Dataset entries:
Segment Open

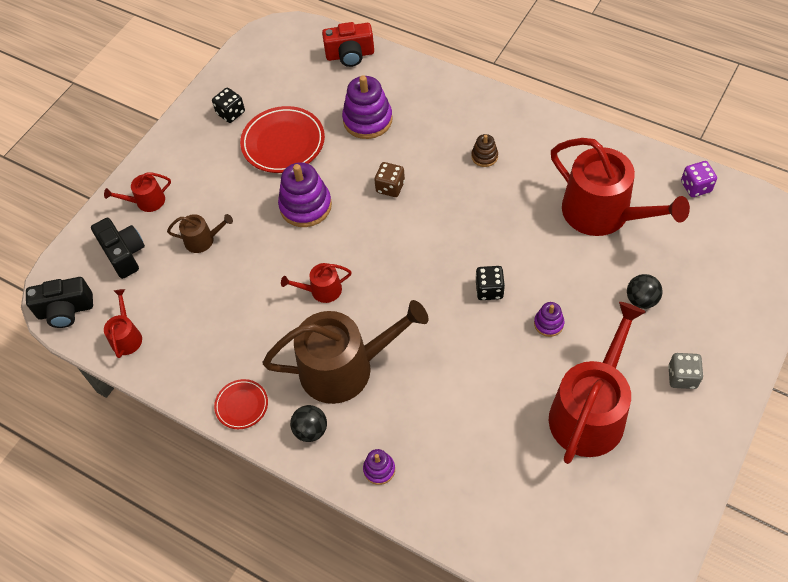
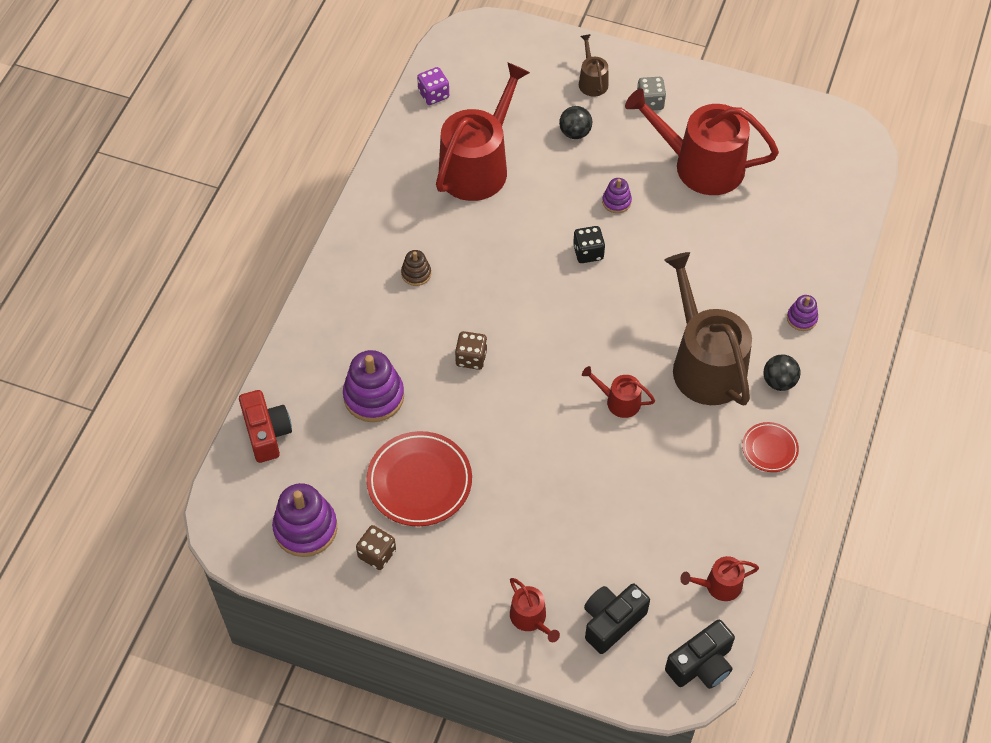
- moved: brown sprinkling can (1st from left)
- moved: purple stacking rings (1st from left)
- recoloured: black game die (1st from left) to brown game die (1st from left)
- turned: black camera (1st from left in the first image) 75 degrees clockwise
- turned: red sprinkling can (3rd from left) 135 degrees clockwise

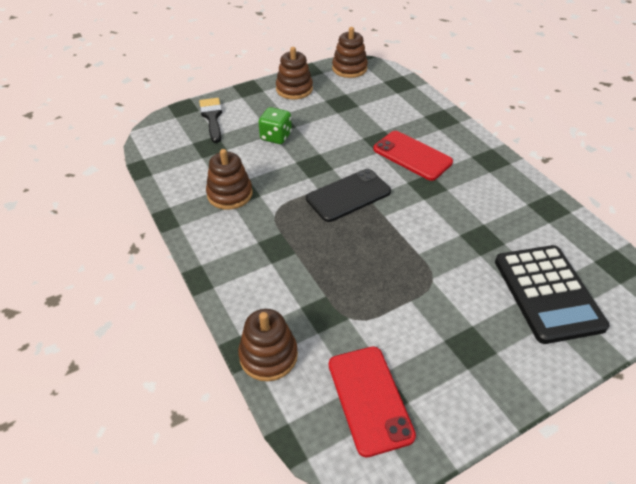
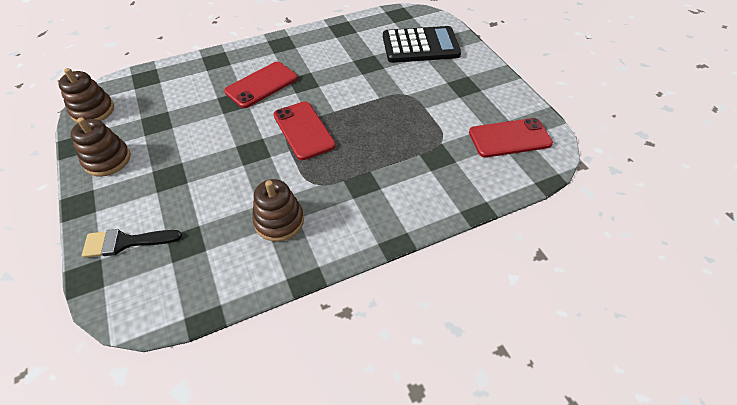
- removed: brown stacking rings (2nd from left)
- removed: green game die
- recoloured: black smartphone to red smartphone (2nd from left)

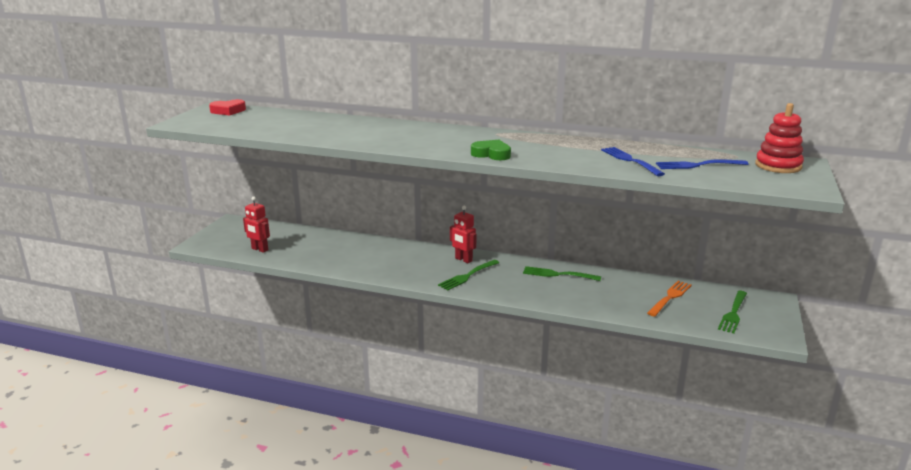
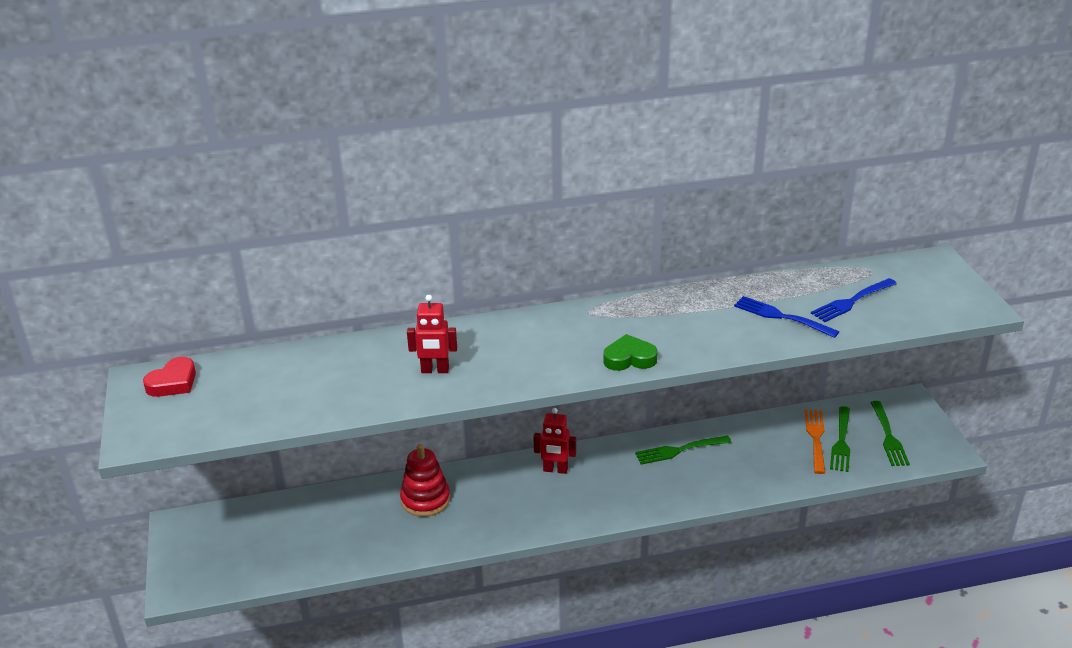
- moved: red robot (1st from left)
- moved: green dinner fork (1st from left in the first image) to green dinner fork (2nd from left)
- moved: red stacking rings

Segment Closed

**WHAT IS BEING ASKED:** Copy each line in the entries above where the word "recoloured" shows up.

**SOLUTION FOR THIS EXERCISE:**
- recoloured: black game die (1st from left) to brown game die (1st from left)
- recoloured: black smartphone to red smartphone (2nd from left)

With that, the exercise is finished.